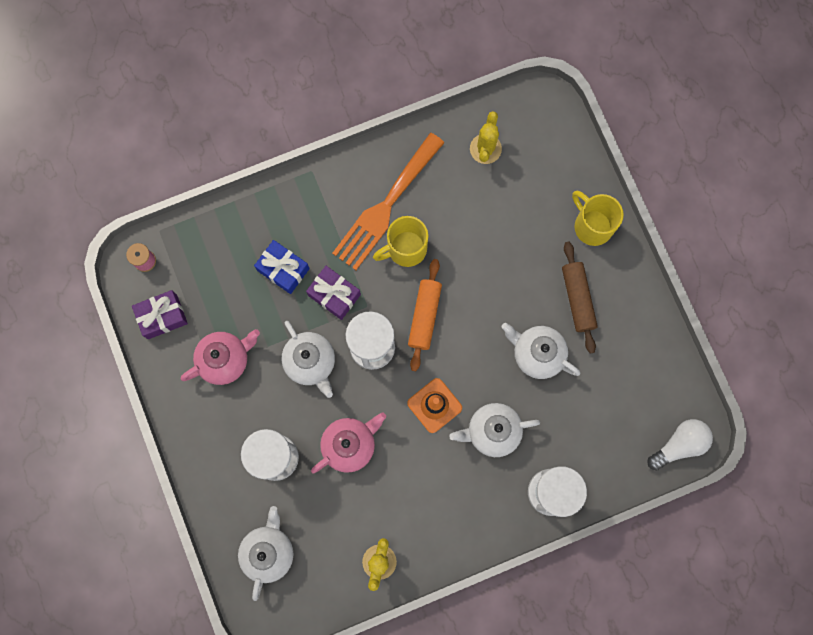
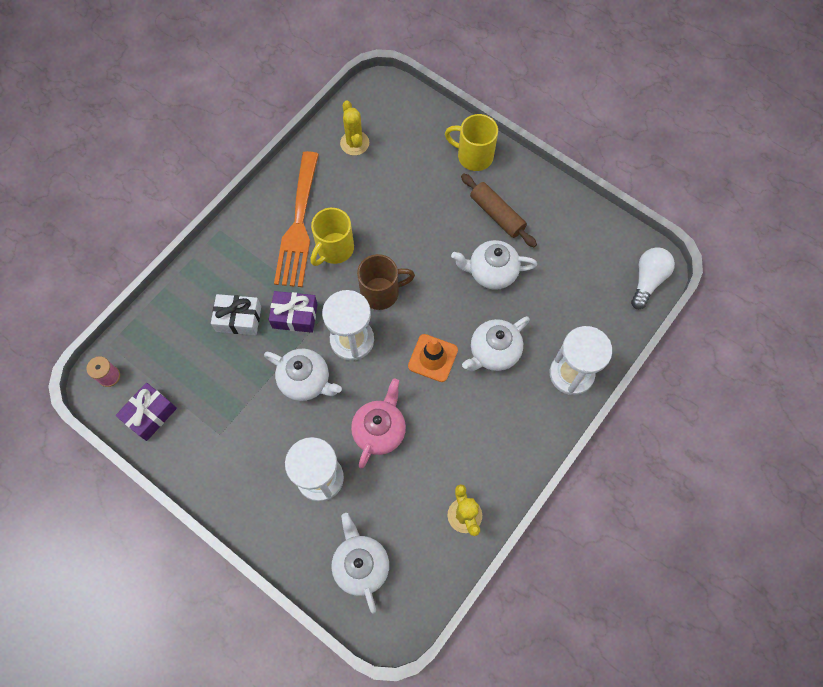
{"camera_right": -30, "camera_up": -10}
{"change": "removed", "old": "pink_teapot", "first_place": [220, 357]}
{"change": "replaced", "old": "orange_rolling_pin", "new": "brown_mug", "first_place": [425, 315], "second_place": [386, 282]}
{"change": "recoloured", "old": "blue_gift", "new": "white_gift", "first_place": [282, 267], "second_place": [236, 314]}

- PROBLEM:
Everything in the material goes into the copy exactly, except the images.

- WRITTEN RESPONSE:
{"camera_right": -30, "camera_up": -10}
{"change": "removed", "old": "pink_teapot", "first_place": [220, 357]}
{"change": "replaced", "old": "orange_rolling_pin", "new": "brown_mug", "first_place": [425, 315], "second_place": [386, 282]}
{"change": "recoloured", "old": "blue_gift", "new": "white_gift", "first_place": [282, 267], "second_place": [236, 314]}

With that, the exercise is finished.